* _Provided entries_:
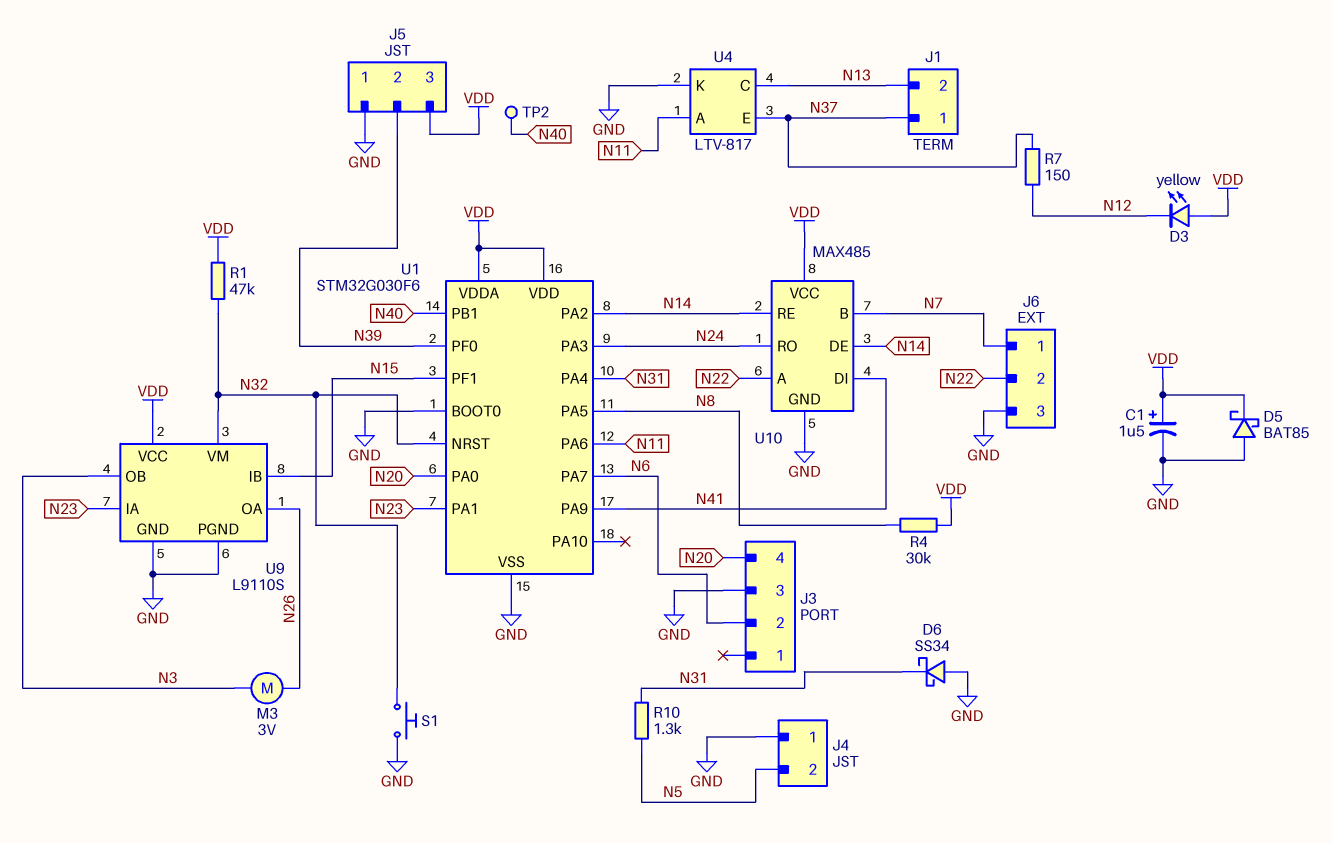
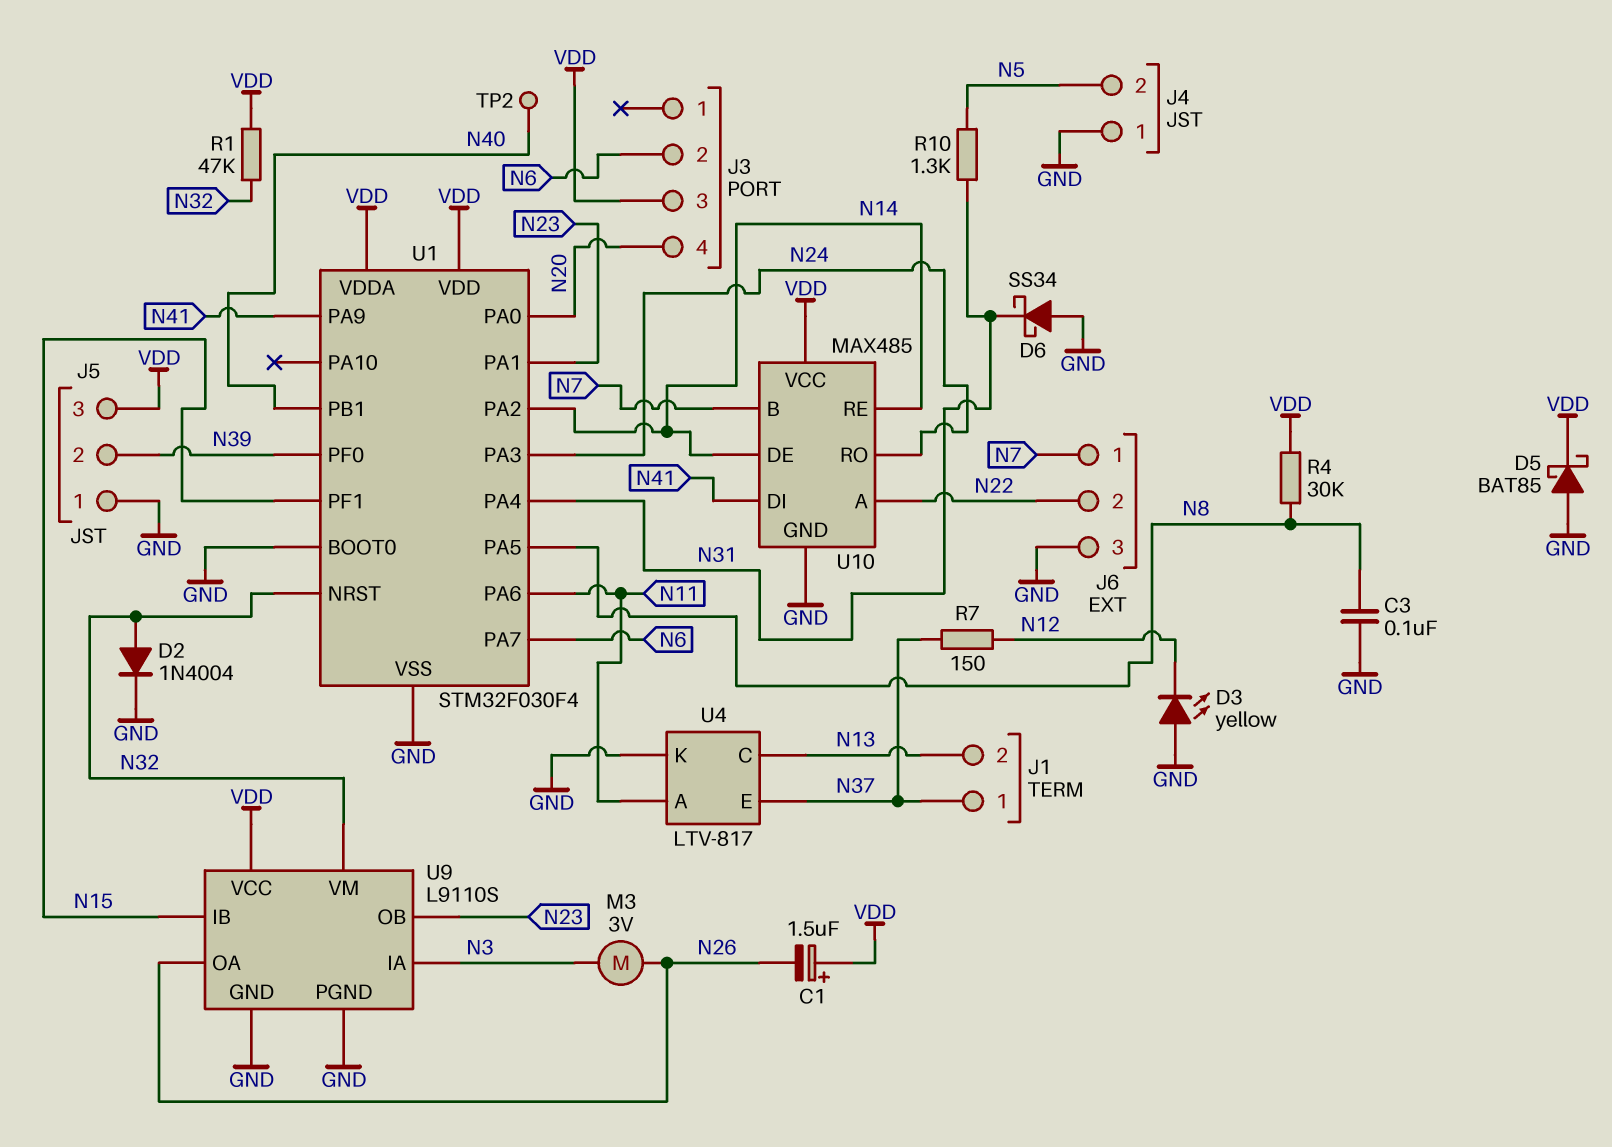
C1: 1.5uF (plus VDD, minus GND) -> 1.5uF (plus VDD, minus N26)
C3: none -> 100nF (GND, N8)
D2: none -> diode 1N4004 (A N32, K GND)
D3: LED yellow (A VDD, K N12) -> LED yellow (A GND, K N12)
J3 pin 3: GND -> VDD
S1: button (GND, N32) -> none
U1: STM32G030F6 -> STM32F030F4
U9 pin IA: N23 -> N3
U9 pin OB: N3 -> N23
---
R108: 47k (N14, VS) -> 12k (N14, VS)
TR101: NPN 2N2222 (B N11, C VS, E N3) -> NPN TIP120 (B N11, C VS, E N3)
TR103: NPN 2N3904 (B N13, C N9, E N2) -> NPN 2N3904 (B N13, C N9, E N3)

* _Your task_: Retype the entries above exactly, but only from the line containing "C1: 1.5uF (plus" through the line containing "U9 pin OB: N3 -> N23", both included.

* _Output of the exercise_:
C1: 1.5uF (plus VDD, minus GND) -> 1.5uF (plus VDD, minus N26)
C3: none -> 100nF (GND, N8)
D2: none -> diode 1N4004 (A N32, K GND)
D3: LED yellow (A VDD, K N12) -> LED yellow (A GND, K N12)
J3 pin 3: GND -> VDD
S1: button (GND, N32) -> none
U1: STM32G030F6 -> STM32F030F4
U9 pin IA: N23 -> N3
U9 pin OB: N3 -> N23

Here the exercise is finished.